--- Exercise inputs Enclosed Below ---

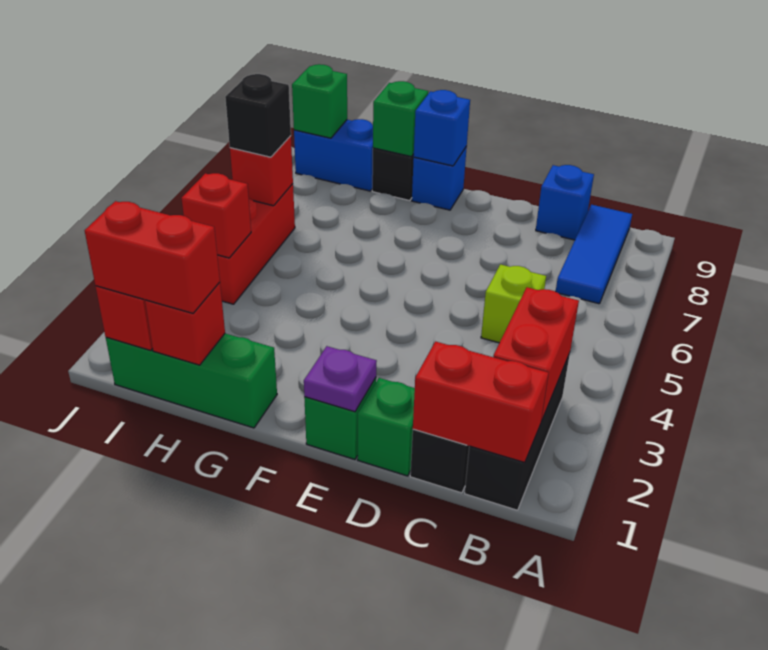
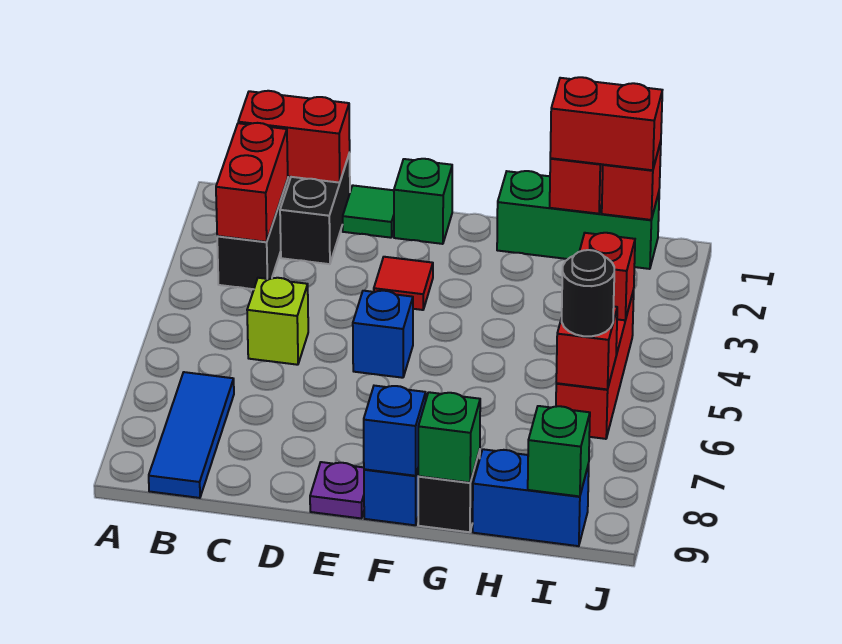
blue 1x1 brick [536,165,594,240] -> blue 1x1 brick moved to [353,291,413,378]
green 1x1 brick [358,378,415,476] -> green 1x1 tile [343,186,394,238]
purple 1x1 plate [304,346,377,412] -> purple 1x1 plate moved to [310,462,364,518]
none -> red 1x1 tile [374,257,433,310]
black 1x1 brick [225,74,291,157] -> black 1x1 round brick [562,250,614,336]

--- End of Enclosed Exercise inputs ---
--- Exercise inputs Enclosed Below ---

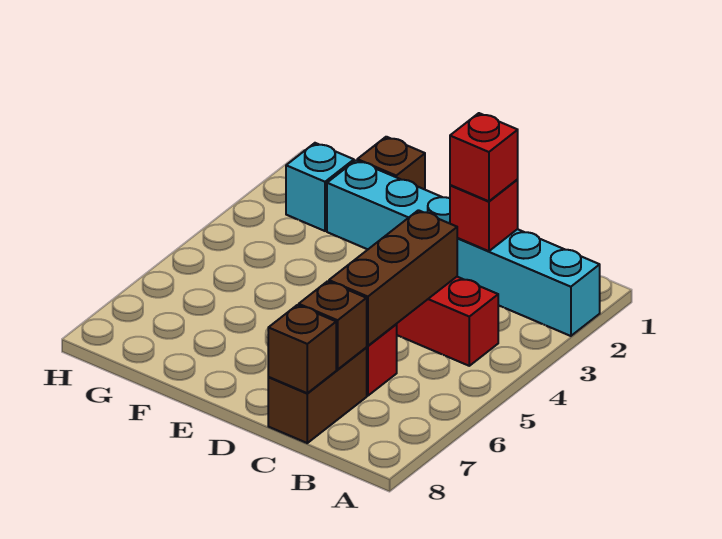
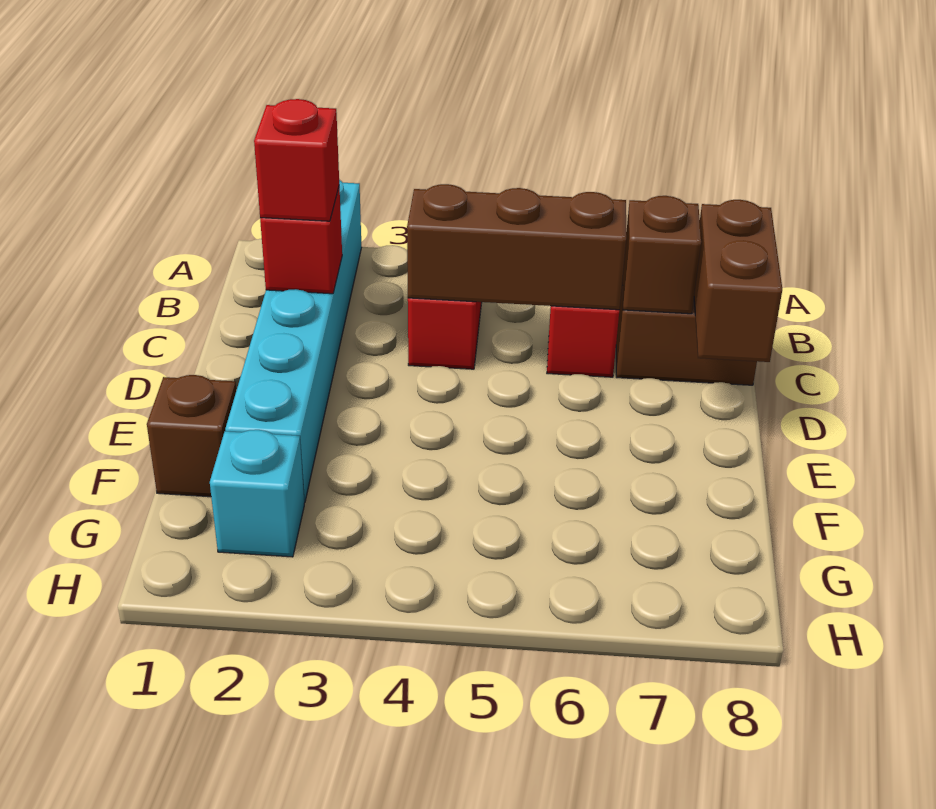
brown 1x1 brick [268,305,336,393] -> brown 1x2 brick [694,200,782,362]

--- End of Enclosed Exercise inputs ---

# What the task requires:
Within the material above, extract exactly the lines that start at the line containing "purple 1x1 plate [304,346,377,412]" and stop after the line containing "black 1x1 brick", and only those.

# Result of this task:
purple 1x1 plate [304,346,377,412] -> purple 1x1 plate moved to [310,462,364,518]
none -> red 1x1 tile [374,257,433,310]
black 1x1 brick [225,74,291,157] -> black 1x1 round brick [562,250,614,336]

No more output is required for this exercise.